## Exercise instructions
Without the images, print every line of the material below exactly as given.

## Dataset excerpt
● ● ● ●

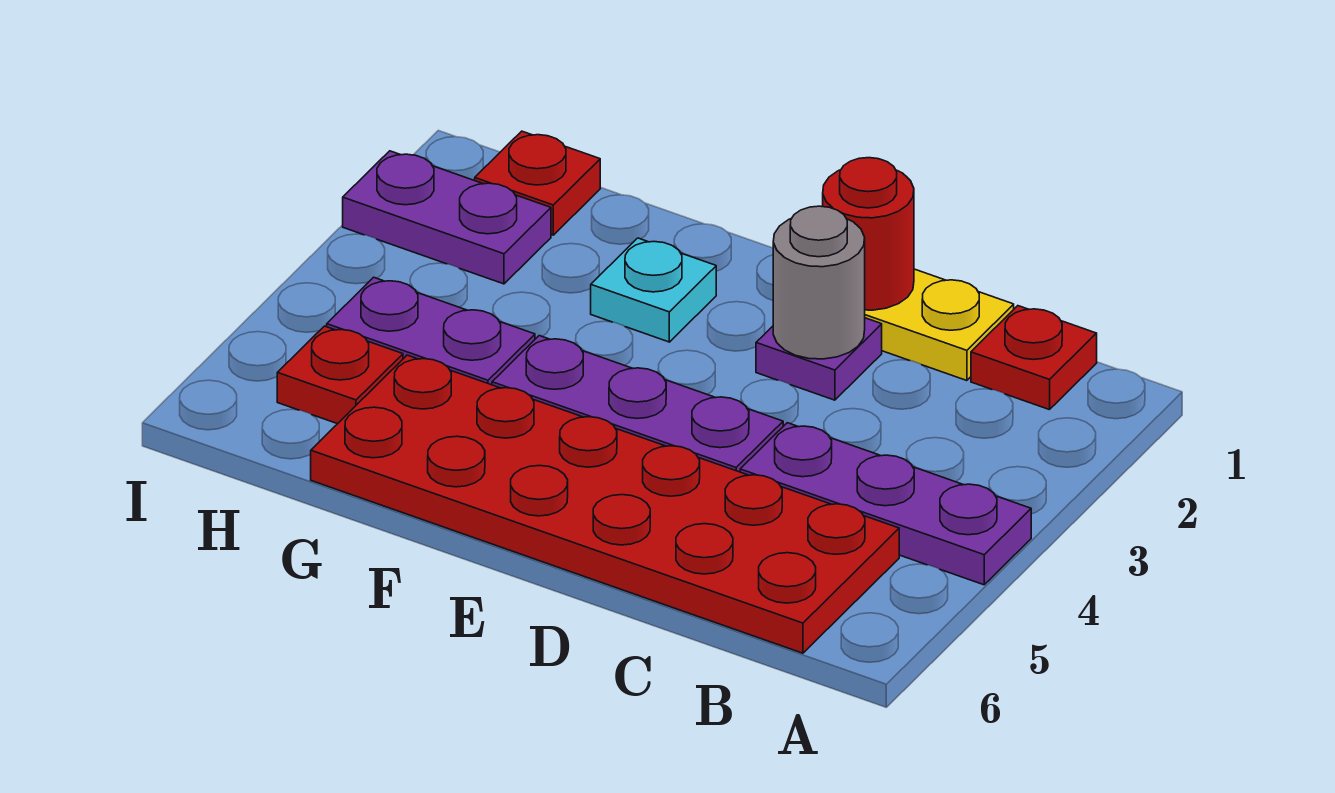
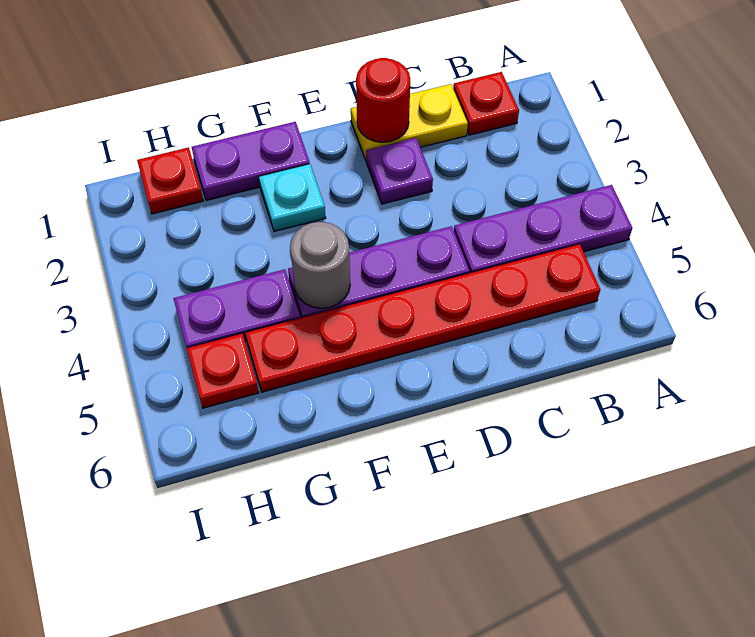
red plate B5:G6 level 1 -> red plate B5:G5 level 1
grey round brick D2 level 2 -> grey round brick F4 level 2
purple plate H2:I2 level 1 -> purple plate F1:G1 level 1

● ● ● ●

## Answer to this task
red plate B5:G6 level 1 -> red plate B5:G5 level 1
grey round brick D2 level 2 -> grey round brick F4 level 2
purple plate H2:I2 level 1 -> purple plate F1:G1 level 1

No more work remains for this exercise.